## Task
Taking the line with "audio (blanc) [466,302]" as the first and the line with "cadeau (vert) [281,443]" as the last, set down exactly every line in that range from the entries below, and no more.

## Listed records
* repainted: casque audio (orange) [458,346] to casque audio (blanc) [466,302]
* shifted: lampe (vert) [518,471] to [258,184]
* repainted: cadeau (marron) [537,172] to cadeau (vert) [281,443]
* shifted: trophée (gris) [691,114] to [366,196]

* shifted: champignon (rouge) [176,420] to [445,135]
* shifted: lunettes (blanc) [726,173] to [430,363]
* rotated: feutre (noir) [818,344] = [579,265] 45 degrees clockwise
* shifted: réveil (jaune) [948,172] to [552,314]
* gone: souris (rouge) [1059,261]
* * *
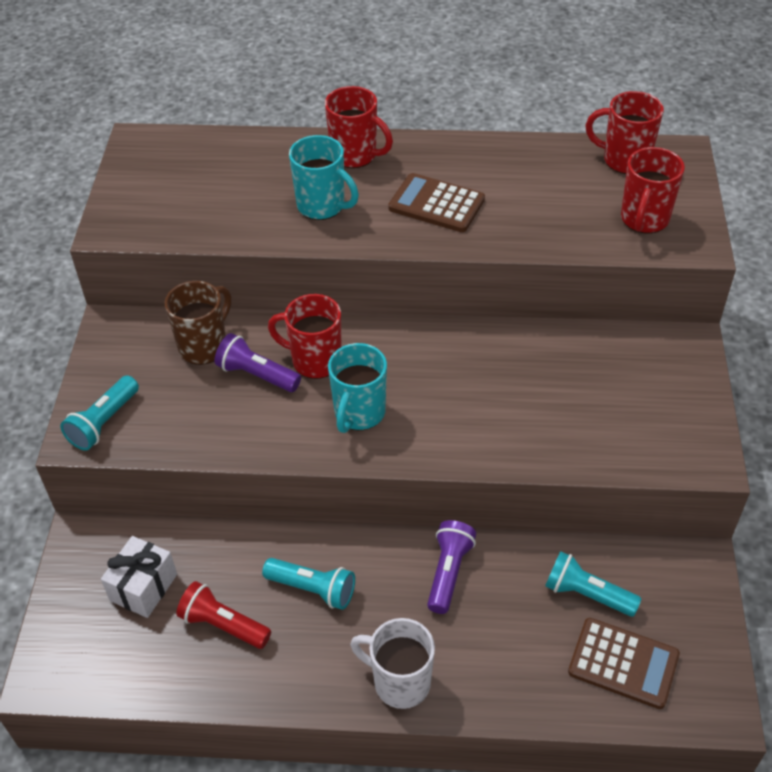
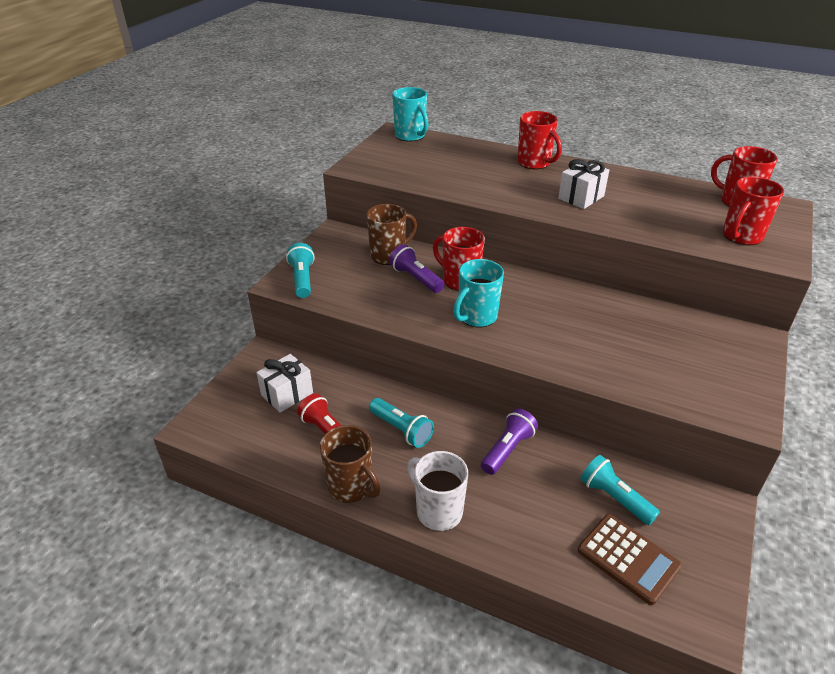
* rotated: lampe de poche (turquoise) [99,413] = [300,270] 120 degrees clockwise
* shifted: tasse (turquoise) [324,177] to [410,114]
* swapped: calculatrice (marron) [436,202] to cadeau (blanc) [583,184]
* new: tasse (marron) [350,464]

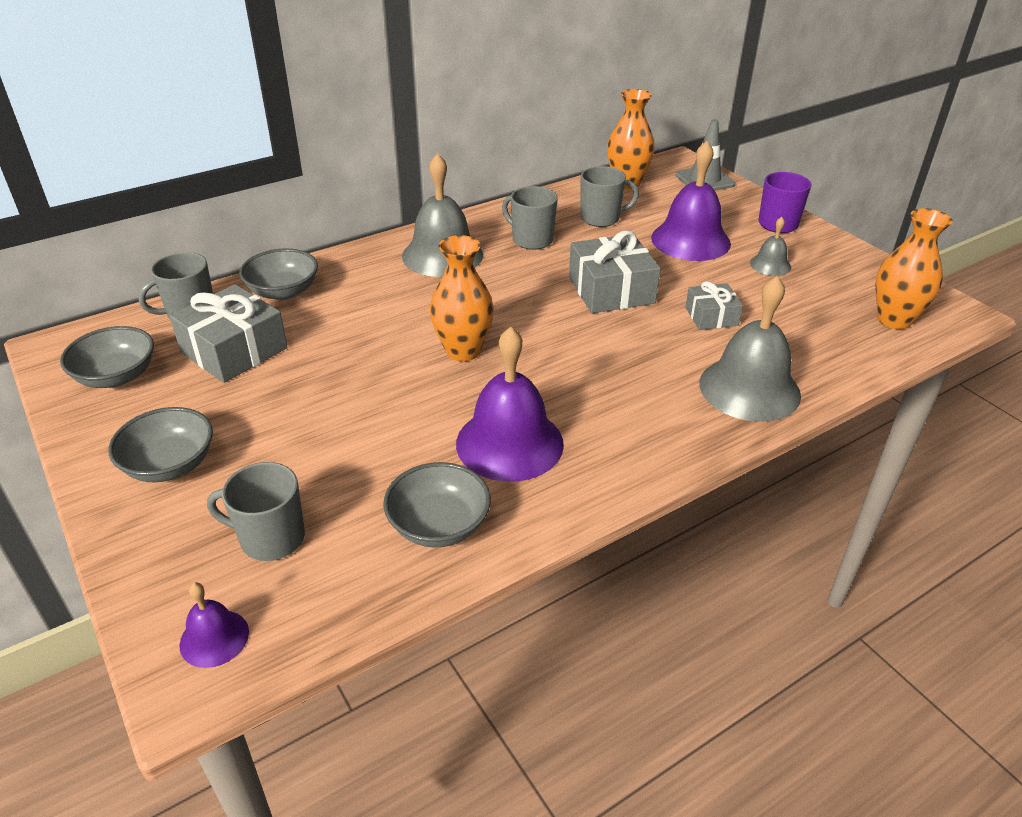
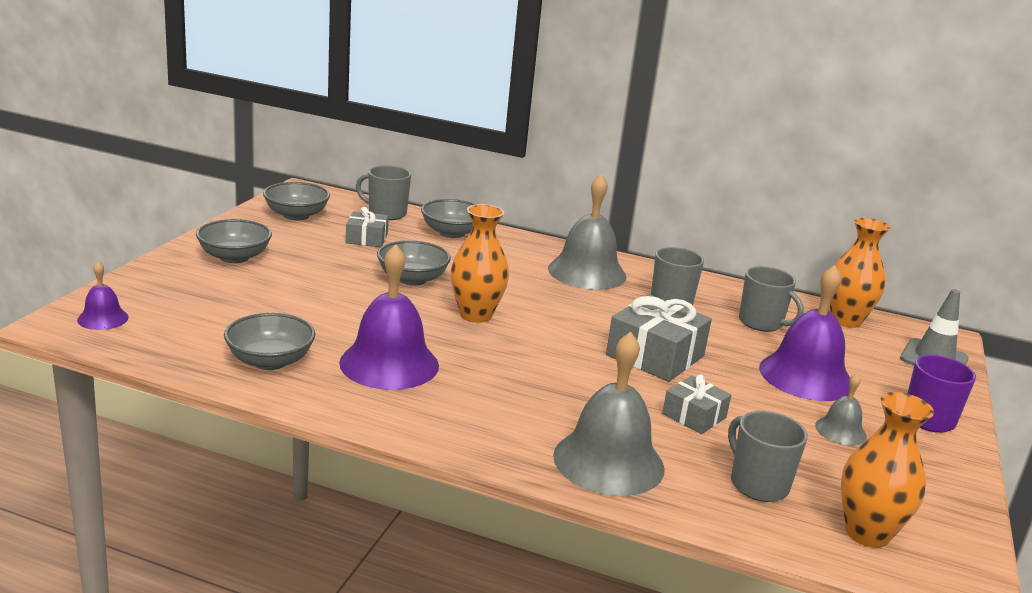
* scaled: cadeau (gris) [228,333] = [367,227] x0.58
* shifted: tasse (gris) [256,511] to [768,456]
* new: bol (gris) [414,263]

## Written solution
* repainted: casque audio (orange) [458,346] to casque audio (blanc) [466,302]
* shifted: lampe (vert) [518,471] to [258,184]
* repainted: cadeau (marron) [537,172] to cadeau (vert) [281,443]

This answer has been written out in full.